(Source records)
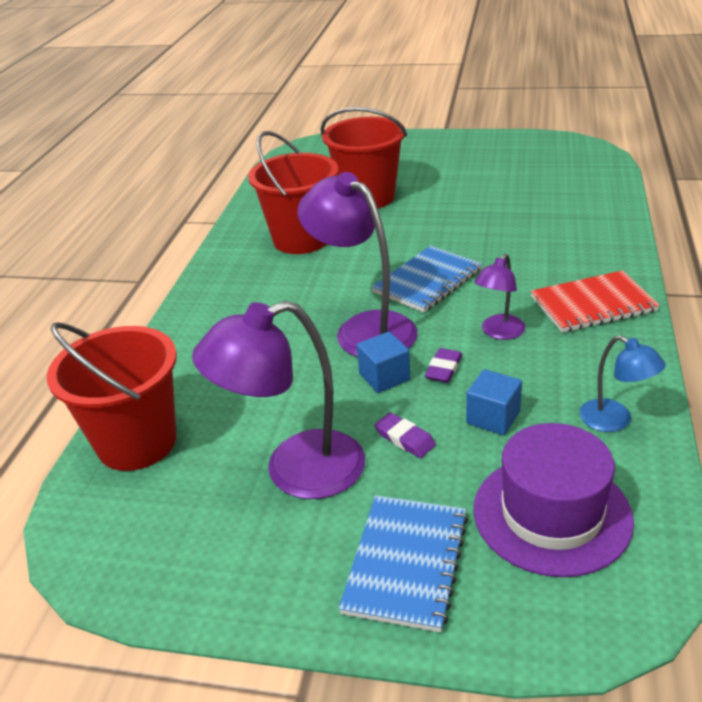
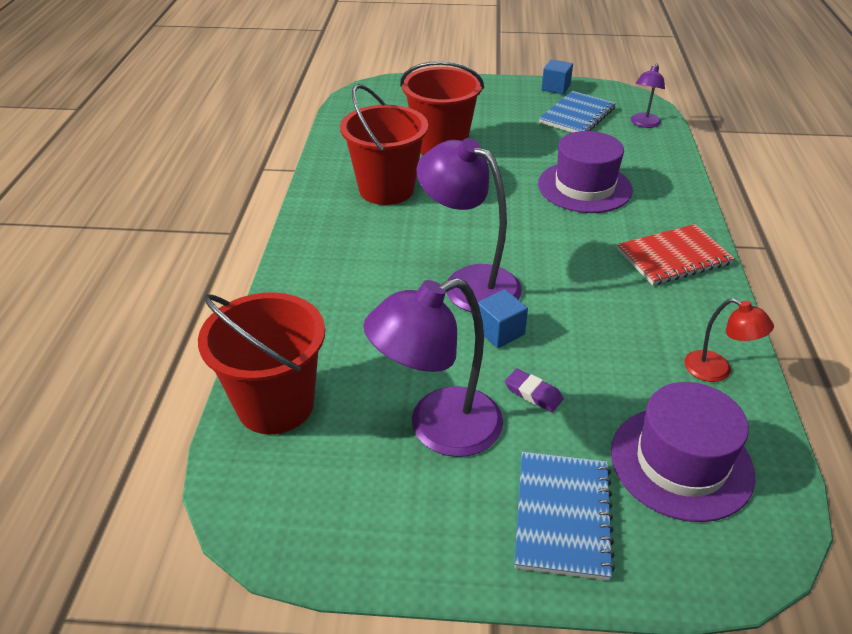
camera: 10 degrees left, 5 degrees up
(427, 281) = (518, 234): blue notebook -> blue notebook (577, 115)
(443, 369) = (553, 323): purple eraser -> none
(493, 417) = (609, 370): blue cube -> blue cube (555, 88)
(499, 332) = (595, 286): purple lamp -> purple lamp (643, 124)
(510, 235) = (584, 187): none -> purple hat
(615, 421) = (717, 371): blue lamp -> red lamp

▶ _PROMPT_: Beginning with the line that contains "(510, 235) = (584, 187): none -> purple hat", write out every line through the end of the entries above, exactly.

▶ _ANSWER FOR THIS EXERCISE_:
(510, 235) = (584, 187): none -> purple hat
(615, 421) = (717, 371): blue lamp -> red lamp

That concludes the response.